→ EXERCISE GOAL:
Write out again, exactly, the lines below starting at the one with "R206: 33k (+3V3, N14) -> 12k (+3V3, N14)" and ending at the one with "U202 pin SCL: N12 -> GND".

→ RECORDS PROVIDED:
Content starts

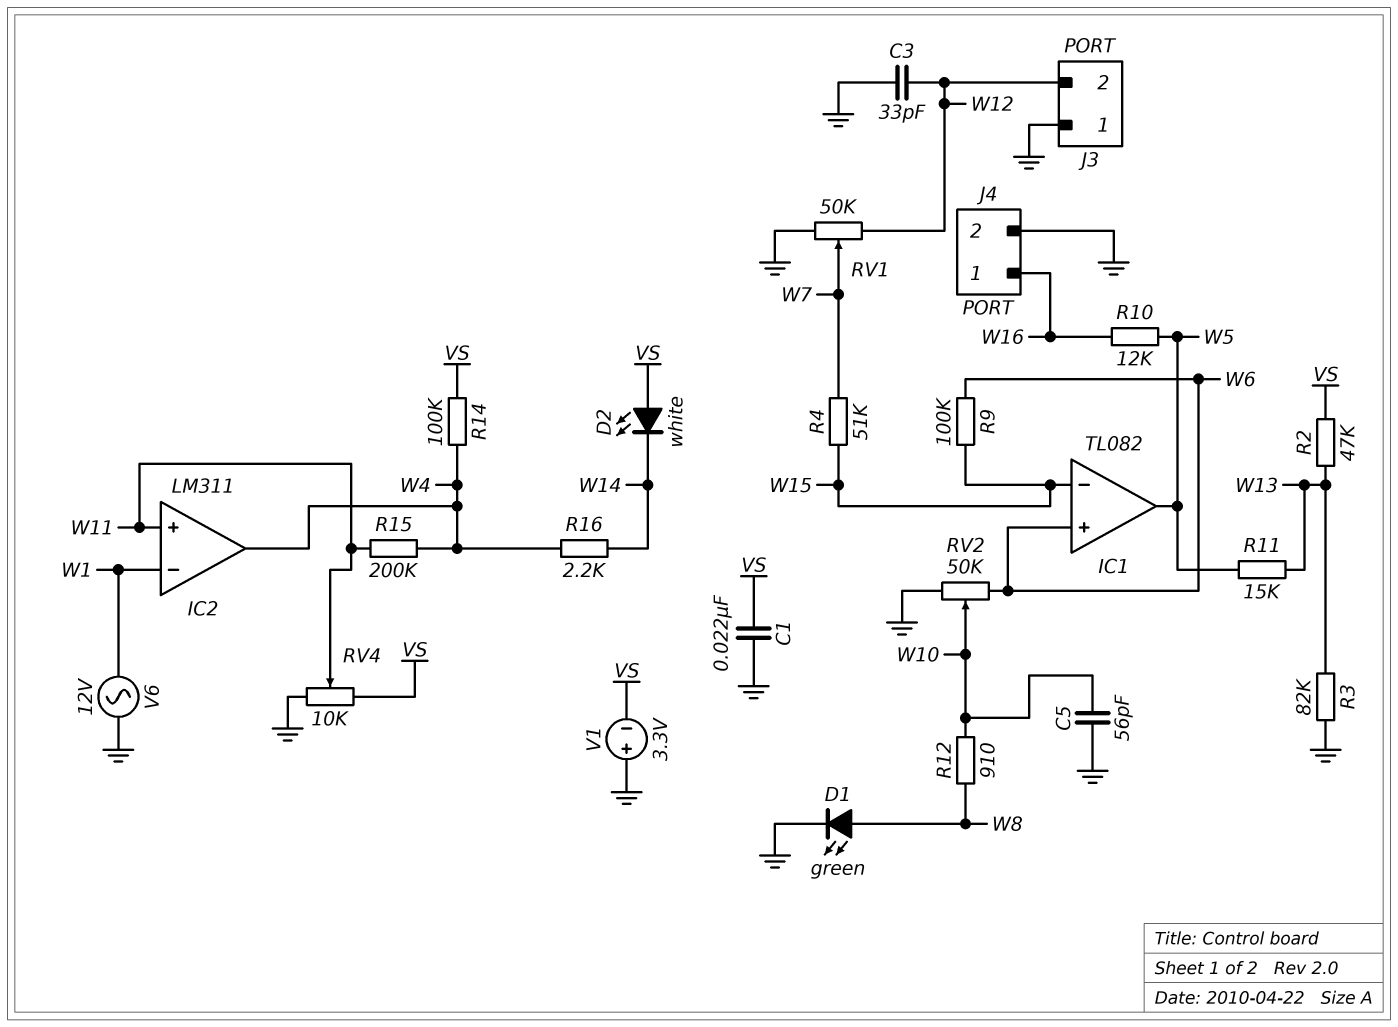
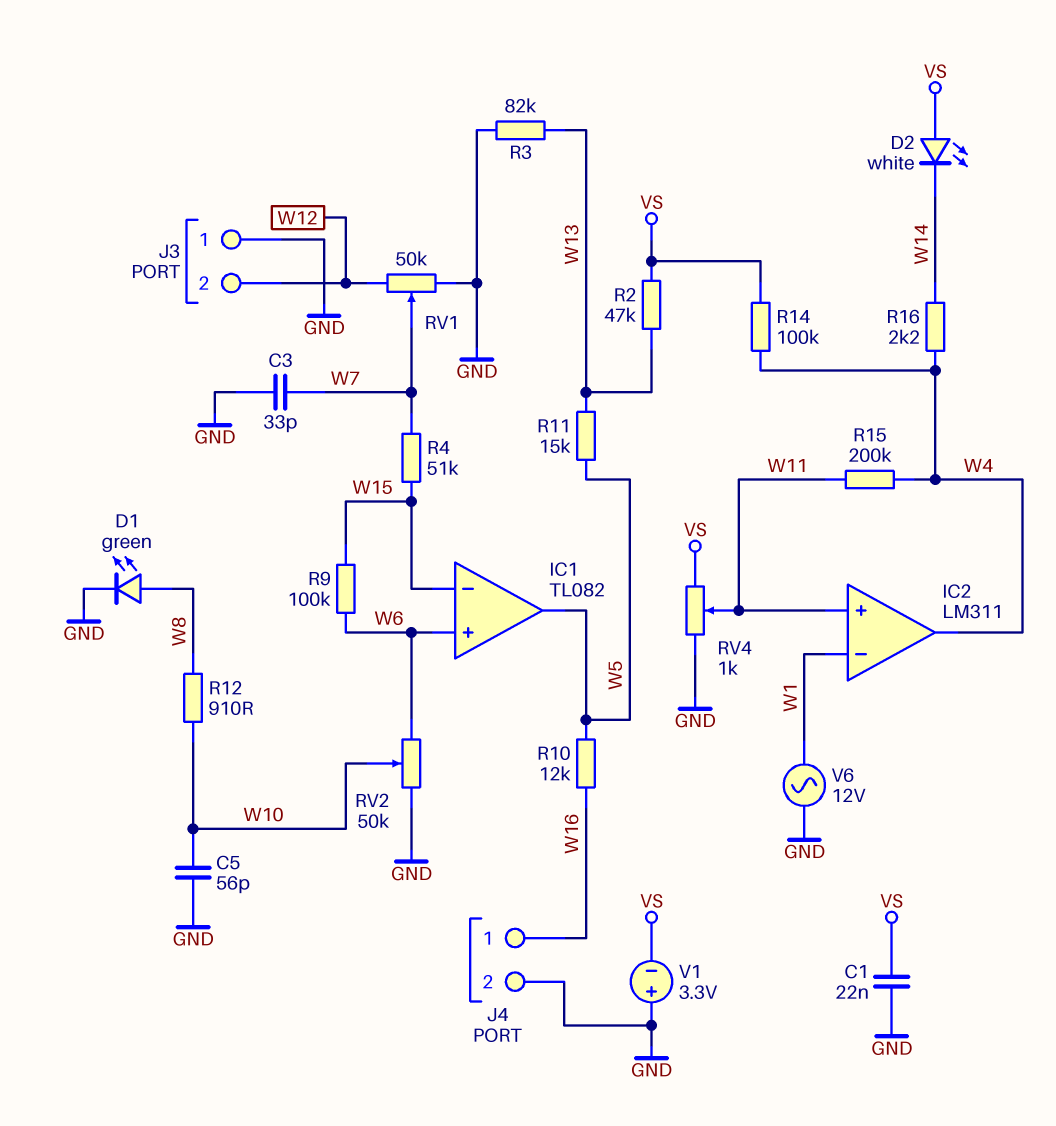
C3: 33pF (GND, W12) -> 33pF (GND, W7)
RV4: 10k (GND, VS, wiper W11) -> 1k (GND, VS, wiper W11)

Content ends
Content starts

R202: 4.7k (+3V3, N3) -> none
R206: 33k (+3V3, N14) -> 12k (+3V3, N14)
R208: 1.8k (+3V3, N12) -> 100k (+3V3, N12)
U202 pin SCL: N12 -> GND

Content ends

→ RESPONSE TO THE TASK:
R206: 33k (+3V3, N14) -> 12k (+3V3, N14)
R208: 1.8k (+3V3, N12) -> 100k (+3V3, N12)
U202 pin SCL: N12 -> GND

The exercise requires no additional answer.